- **WHAT YOU SHOULD DO**
Rewrite the listing below as a numbered list, omitting blank lines and leaving the pictures out.

------ LISTED RECORDS

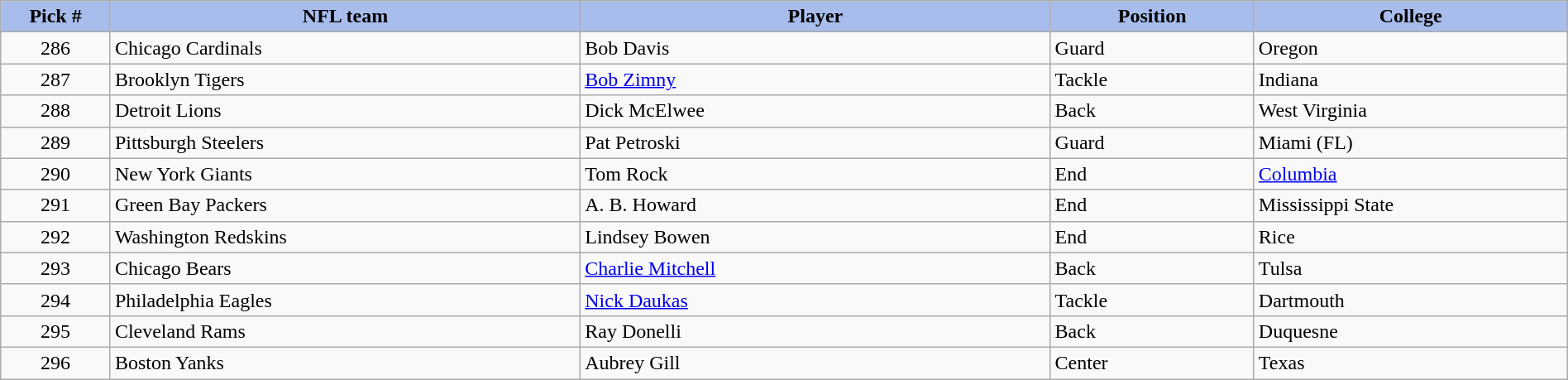
290 (56, 174)
Duquesne (1411, 331)
Indiana (1411, 79)
Position (1152, 17)
A. B. Howard (815, 205)
College (1411, 17)
NFL team (345, 17)
295 (56, 331)
New York Giants (345, 174)
Rice (1411, 237)
Philadelphia Eagles (345, 299)
Columbia (1411, 174)
293 (56, 268)
Pick # (56, 17)
Washington Redskins (345, 237)
West Virginia (1411, 111)
289 (56, 142)
294 (56, 299)
Mississippi State (1411, 205)
Center (1152, 362)
Chicago Cardinals (345, 48)
Boston Yanks (345, 362)
Detroit Lions (345, 111)
Charlie Mitchell (815, 268)
286 (56, 48)
Dartmouth (1411, 299)
291 (56, 205)
Bob Davis (815, 48)
Dick McElwee (815, 111)
Miami (FL) (1411, 142)
Chicago Bears (345, 268)
Bob Zimny (815, 79)
Tulsa (1411, 268)
Pat Petroski (815, 142)
Ray Donelli (815, 331)
288 (56, 111)
Nick Daukas (815, 299)
Tom Rock (815, 174)
Texas (1411, 362)
296 (56, 362)
Aubrey Gill (815, 362)
Lindsey Bowen (815, 237)
292 (56, 237)
Brooklyn Tigers (345, 79)
Pittsburgh Steelers (345, 142)
Green Bay Packers (345, 205)
287 (56, 79)
Player (815, 17)
Oregon (1411, 48)
Cleveland Rams (345, 331)
From the cell containing the given text, extract its center point as [X, Y] coordinate. 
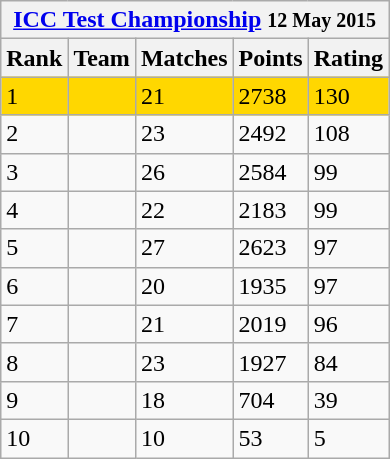
2019 [270, 324]
8 [34, 362]
130 [348, 96]
18 [184, 400]
27 [184, 248]
704 [270, 400]
1927 [270, 362]
1935 [270, 286]
2183 [270, 210]
96 [348, 324]
7 [34, 324]
53 [270, 438]
39 [348, 400]
Points [270, 58]
108 [348, 134]
Rating [348, 58]
3 [34, 172]
4 [34, 210]
Team [102, 58]
2492 [270, 134]
22 [184, 210]
84 [348, 362]
ICC Test Championship 12 May 2015 [195, 20]
2738 [270, 96]
1 [34, 96]
Matches [184, 58]
2584 [270, 172]
6 [34, 286]
Rank [34, 58]
2 [34, 134]
9 [34, 400]
2623 [270, 248]
20 [184, 286]
26 [184, 172]
Return [X, Y] of the center of cell containing provided text 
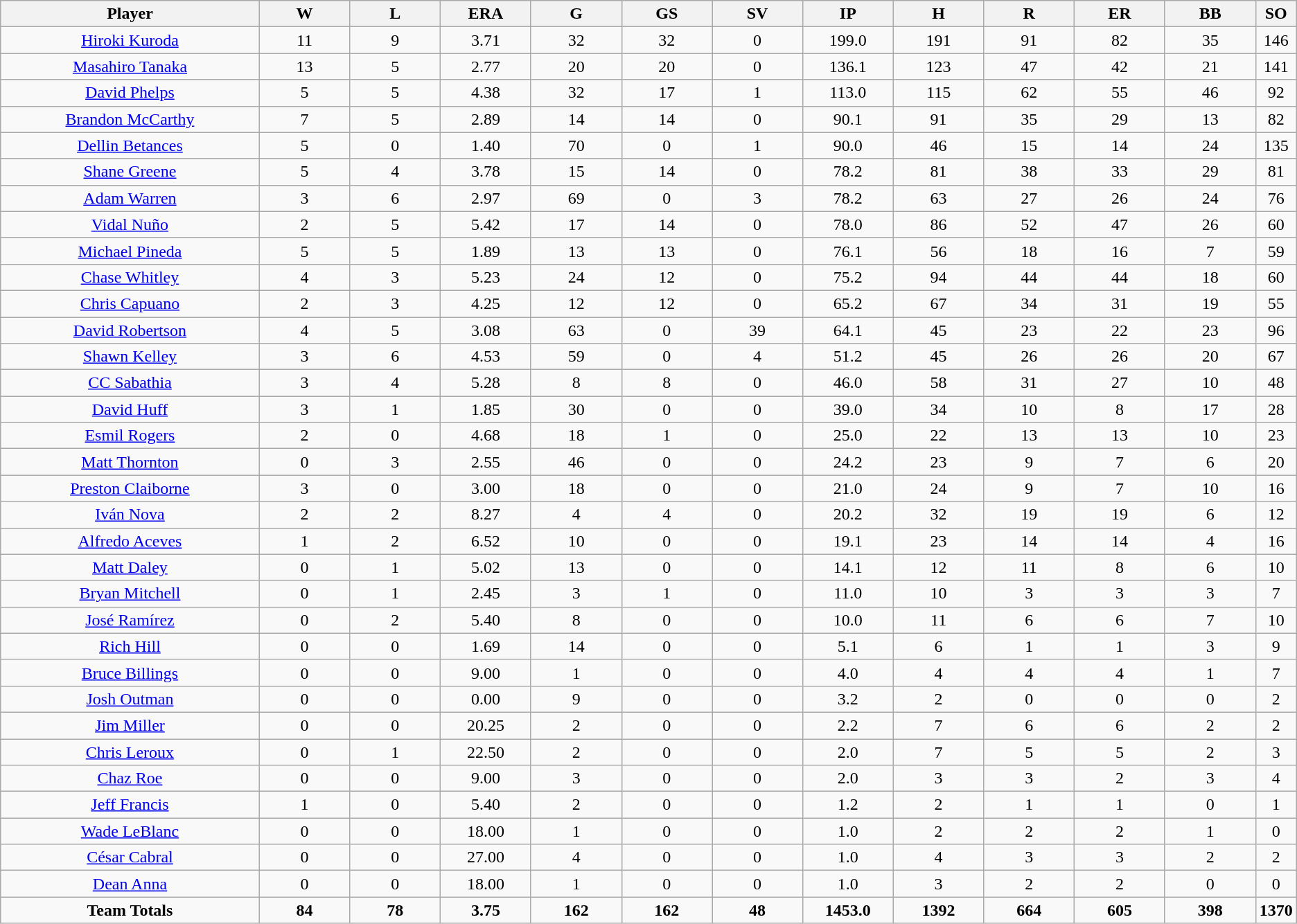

------------

- **EXERCISE OUTPUT**
1. 290 (56, 174)
2. Duquesne (1411, 331)
3. Indiana (1411, 79)
4. Position (1152, 17)
5. A. B. Howard (815, 205)
6. College (1411, 17)
7. NFL team (345, 17)
8. 295 (56, 331)
9. New York Giants (345, 174)
10. Rice (1411, 237)
11. Philadelphia Eagles (345, 299)
12. Columbia (1411, 174)
13. 293 (56, 268)
14. Pick # (56, 17)
15. Washington Redskins (345, 237)
16. West Virginia (1411, 111)
17. 289 (56, 142)
18. 294 (56, 299)
19. Mississippi State (1411, 205)
20. Center (1152, 362)
21. Chicago Cardinals (345, 48)
22. Boston Yanks (345, 362)
23. Detroit Lions (345, 111)
24. Charlie Mitchell (815, 268)
25. 286 (56, 48)
26. Dartmouth (1411, 299)
27. 291 (56, 205)
28. Bob Davis (815, 48)
29. Dick McElwee (815, 111)
30. Miami (FL) (1411, 142)
31. Chicago Bears (345, 268)
32. Bob Zimny (815, 79)
33. Tulsa (1411, 268)
34. Pat Petroski (815, 142)
35. Ray Donelli (815, 331)
36. 288 (56, 111)
37. Nick Daukas (815, 299)
38. Tom Rock (815, 174)
39. Texas (1411, 362)
40. 296 (56, 362)
41. Aubrey Gill (815, 362)
42. Lindsey Bowen (815, 237)
43. 292 (56, 237)
44. Brooklyn Tigers (345, 79)
45. Pittsburgh Steelers (345, 142)
46. Green Bay Packers (345, 205)
47. 287 (56, 79)
48. Player (815, 17)
49. Oregon (1411, 48)
50. Cleveland Rams (345, 331)
51. From the cell containing the given text, extract its center point as [X, Y] coordinate. 
52. 2019 [270, 324]
53. 8 [34, 362]
54. 130 [348, 96]
55. 18 [184, 400]
56. 27 [184, 248]
57. 704 [270, 400]
58. 1927 [270, 362]
59. 1935 [270, 286]
60. 2183 [270, 210]
61. 96 [348, 324]
62. 7 [34, 324]
63. 53 [270, 438]
64. 39 [348, 400]
65. Points [270, 58]
66. 108 [348, 134]
67. Rating [348, 58]
68. 3 [34, 172]
69. 4 [34, 210]
70. Team [102, 58]
71. 2492 [270, 134]
72. 22 [184, 210]
73. 84 [348, 362]
74. ICC Test Championship 12 May 2015 [195, 20]
75. 2738 [270, 96]
76. 1 [34, 96]
77. Matches [184, 58]
78. 2584 [270, 172]
79. 6 [34, 286]
80. Rank [34, 58]
81. 2 [34, 134]
82. 9 [34, 400]
83. 2623 [270, 248]
84. 20 [184, 286]
85. 26 [184, 172]
86. Return [X, Y] of the center of cell containing provided text 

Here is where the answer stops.